* _WHAT YOU SHOULD DO_: When a line below contains the string "relocated", show that line.
COLLECTED MATERIAL below:
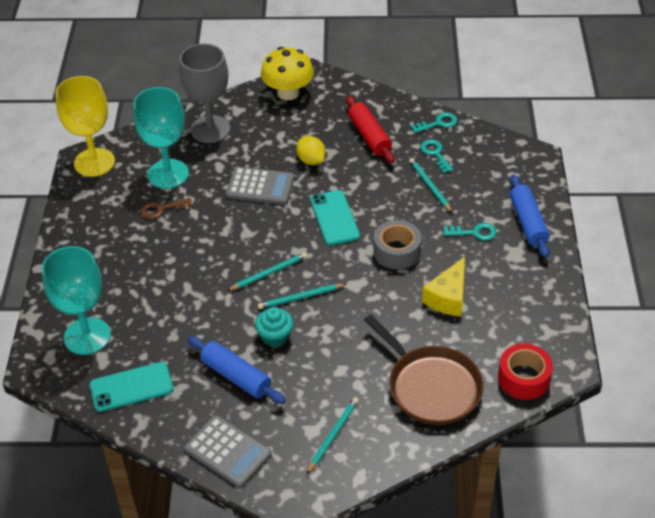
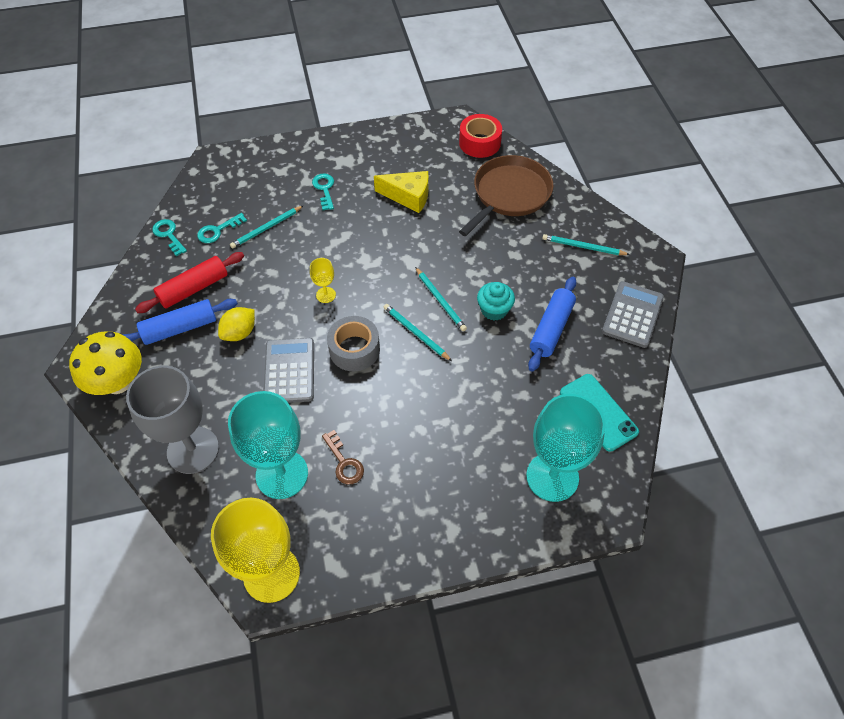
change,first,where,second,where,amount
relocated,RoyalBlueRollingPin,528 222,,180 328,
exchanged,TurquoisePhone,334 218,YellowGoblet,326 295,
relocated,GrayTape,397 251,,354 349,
End of COLLECTED MATERIAL.
* _REPLY_:
relocated,RoyalBlueRollingPin,528 222,,180 328,
relocated,GrayTape,397 251,,354 349,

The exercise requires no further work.